◆ Task details
Print the listing in full, exactly as it stands.

◆ Provided material
******

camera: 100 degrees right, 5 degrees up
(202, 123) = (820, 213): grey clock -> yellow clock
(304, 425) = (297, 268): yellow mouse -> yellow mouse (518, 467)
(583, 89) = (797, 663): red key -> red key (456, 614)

******

◆ Output for this task
camera: 100 degrees right, 5 degrees up
(202, 123) = (820, 213): grey clock -> yellow clock
(304, 425) = (297, 268): yellow mouse -> yellow mouse (518, 467)
(583, 89) = (797, 663): red key -> red key (456, 614)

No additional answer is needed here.